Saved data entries

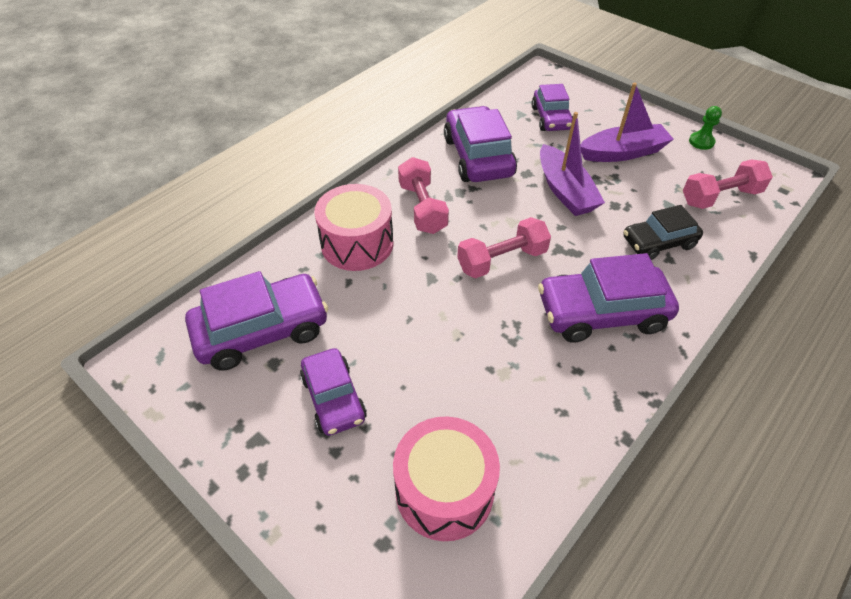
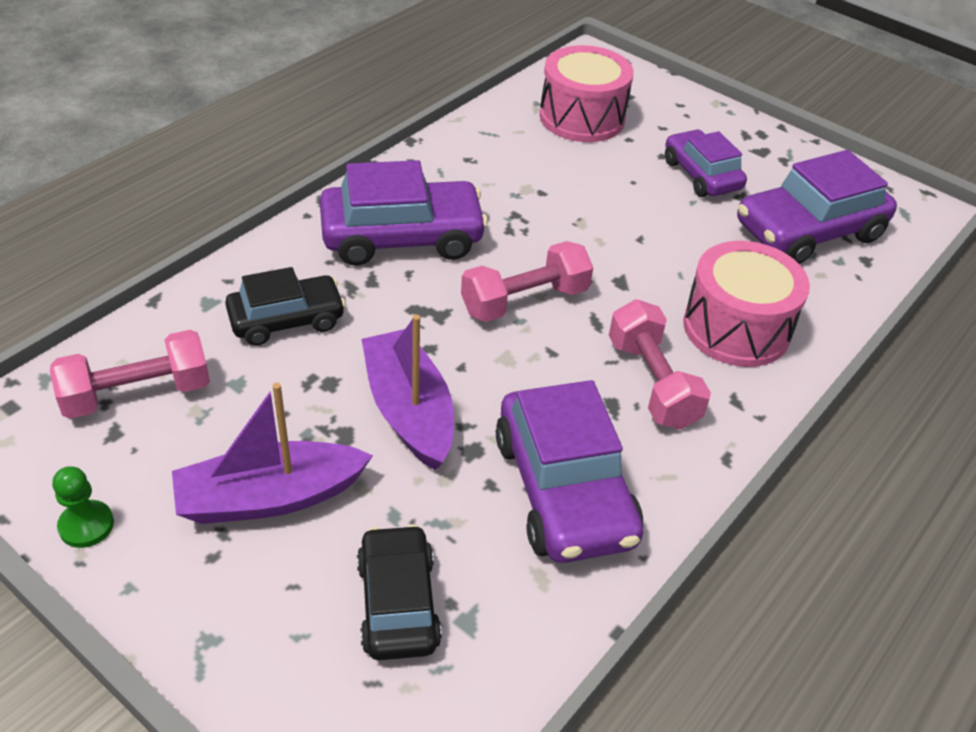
camera: 175 degrees right, 5 degrees down
(551, 118) = (397, 603): purple car -> black car

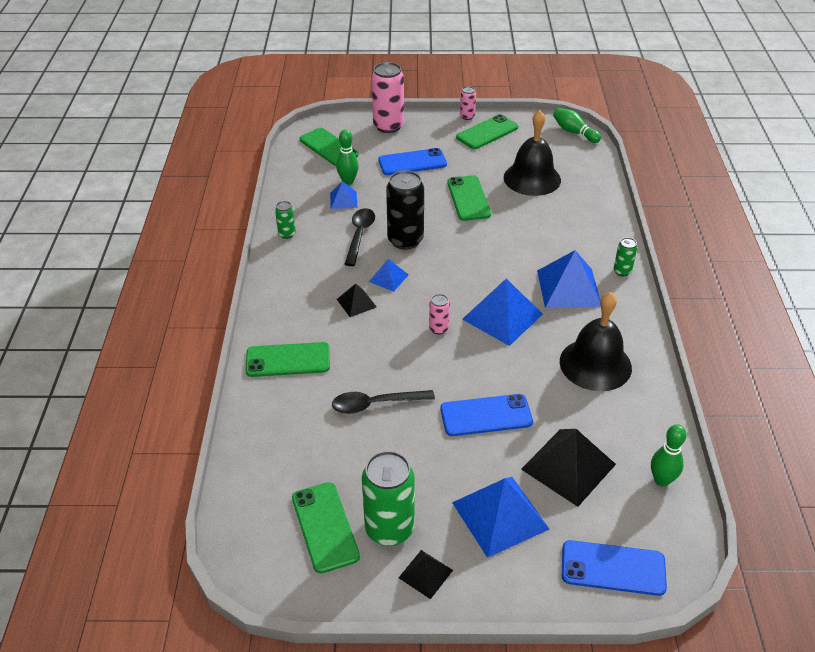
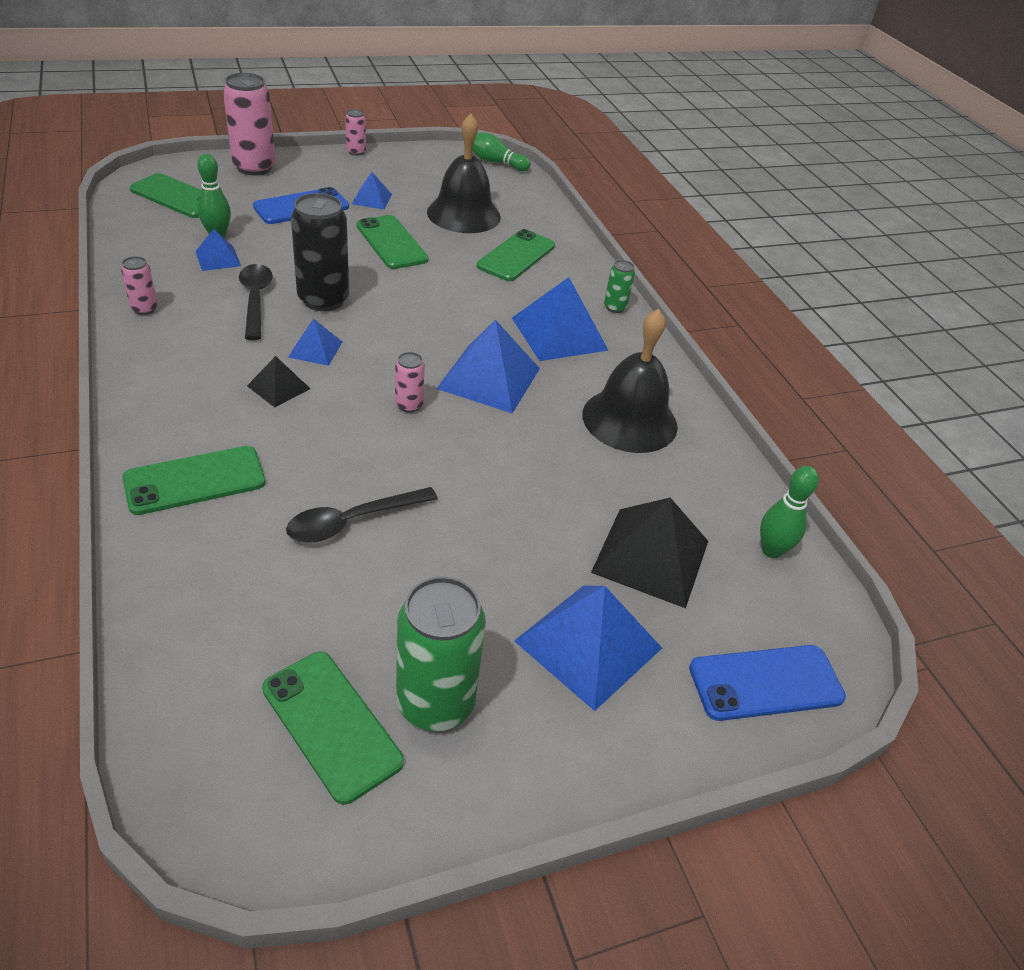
camera: 25 degrees left, 0 degrees up
(287, 234) = (144, 309): green can -> pink can
(425, 573) = (514, 759): black pyramid -> none
(466, 159) = (371, 199): none -> blue pyramid
(486, 415) = (516, 509): blue phone -> none
(487, 132) = (388, 168): green phone -> green phone (516, 256)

= Request =
The records are to be duplicated in full and exactly, with images left out.

= Task response =
camera: 175 degrees right, 5 degrees down
(551, 118) = (397, 603): purple car -> black car

camera: 25 degrees left, 0 degrees up
(287, 234) = (144, 309): green can -> pink can
(425, 573) = (514, 759): black pyramid -> none
(466, 159) = (371, 199): none -> blue pyramid
(486, 415) = (516, 509): blue phone -> none
(487, 132) = (388, 168): green phone -> green phone (516, 256)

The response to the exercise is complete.